-------- Dataset records --------
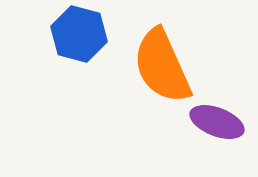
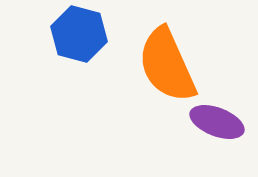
orange semicircle: moved 5 px right, 1 px up
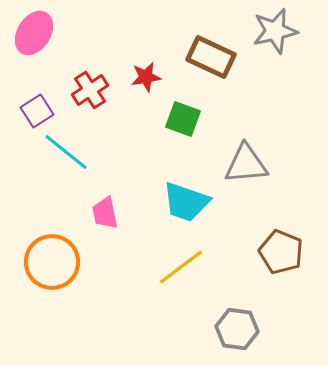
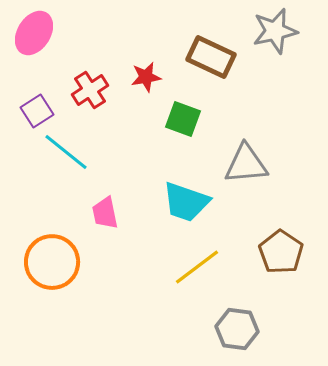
brown pentagon: rotated 12 degrees clockwise
yellow line: moved 16 px right
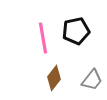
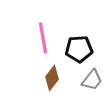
black pentagon: moved 3 px right, 18 px down; rotated 8 degrees clockwise
brown diamond: moved 2 px left
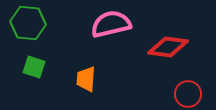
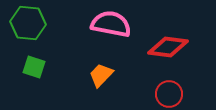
pink semicircle: rotated 24 degrees clockwise
orange trapezoid: moved 15 px right, 4 px up; rotated 40 degrees clockwise
red circle: moved 19 px left
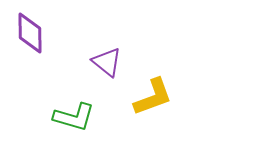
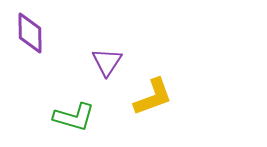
purple triangle: rotated 24 degrees clockwise
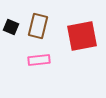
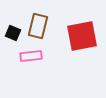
black square: moved 2 px right, 6 px down
pink rectangle: moved 8 px left, 4 px up
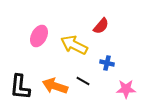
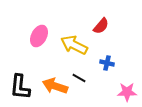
black line: moved 4 px left, 3 px up
pink star: moved 1 px right, 3 px down
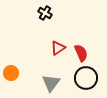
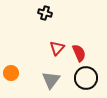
black cross: rotated 16 degrees counterclockwise
red triangle: moved 1 px left; rotated 14 degrees counterclockwise
red semicircle: moved 2 px left
gray triangle: moved 3 px up
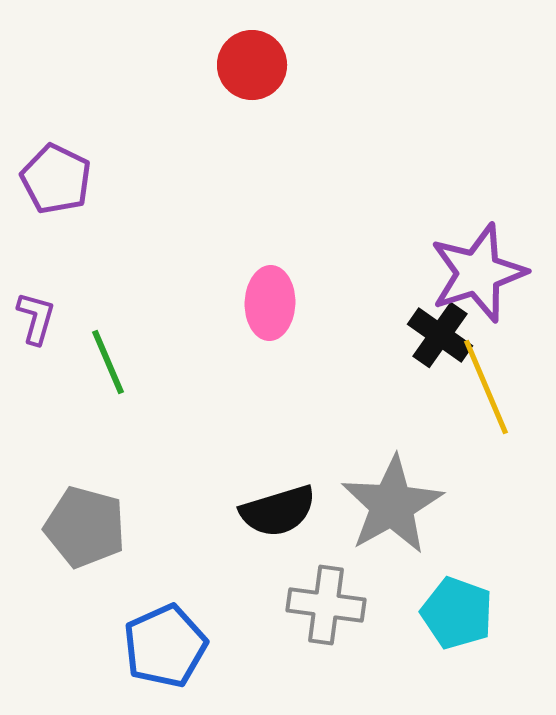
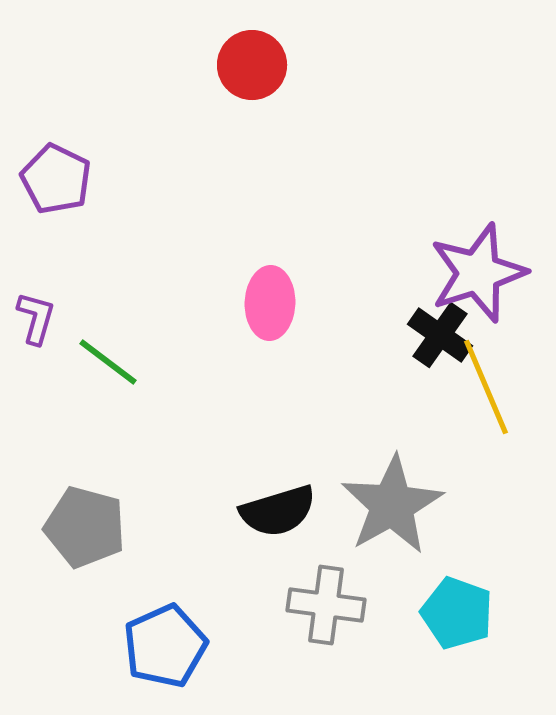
green line: rotated 30 degrees counterclockwise
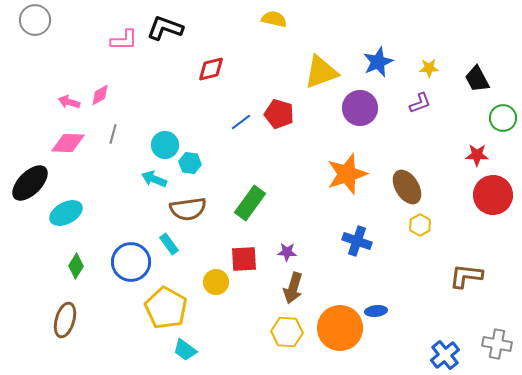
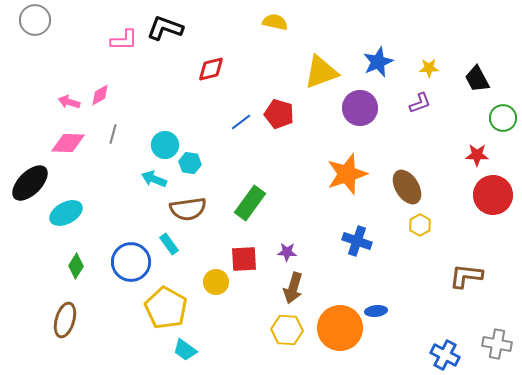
yellow semicircle at (274, 19): moved 1 px right, 3 px down
yellow hexagon at (287, 332): moved 2 px up
blue cross at (445, 355): rotated 24 degrees counterclockwise
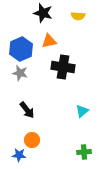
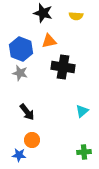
yellow semicircle: moved 2 px left
blue hexagon: rotated 15 degrees counterclockwise
black arrow: moved 2 px down
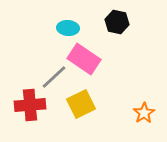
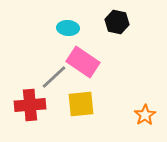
pink rectangle: moved 1 px left, 3 px down
yellow square: rotated 20 degrees clockwise
orange star: moved 1 px right, 2 px down
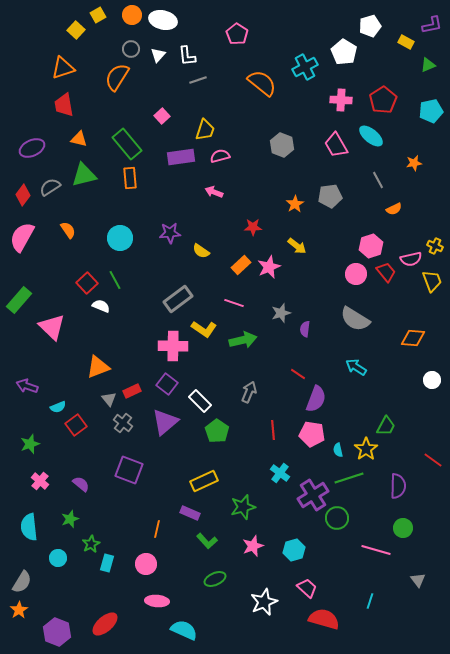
--------
**What is expected:** Set down the records again exactly as they appear, leaving each picture behind.

**Reply to the exercise:**
orange semicircle: moved 5 px right, 1 px up
brown pentagon: rotated 12 degrees clockwise
yellow line: moved 16 px right
black pentagon: moved 3 px right, 18 px down; rotated 8 degrees clockwise
brown diamond: moved 2 px left
pink semicircle: rotated 24 degrees clockwise
orange trapezoid: moved 15 px right, 4 px up; rotated 40 degrees clockwise
red circle: moved 19 px left
purple triangle: rotated 24 degrees clockwise
black square: moved 2 px right, 6 px down
pink rectangle: moved 8 px left, 4 px up
black line: moved 4 px left, 3 px up
pink star: moved 1 px right, 3 px down
black cross: rotated 16 degrees counterclockwise
red triangle: moved 1 px left; rotated 14 degrees counterclockwise
red semicircle: moved 2 px left
gray triangle: moved 3 px up
green line: rotated 30 degrees counterclockwise
yellow semicircle at (274, 19): moved 1 px right, 3 px down
yellow hexagon at (287, 332): moved 2 px up
blue cross at (445, 355): rotated 24 degrees counterclockwise
yellow semicircle: moved 2 px left
blue hexagon: rotated 15 degrees counterclockwise
black arrow: moved 2 px down
pink rectangle: moved 1 px left, 3 px down
yellow square: rotated 20 degrees clockwise
orange star: moved 1 px right, 2 px down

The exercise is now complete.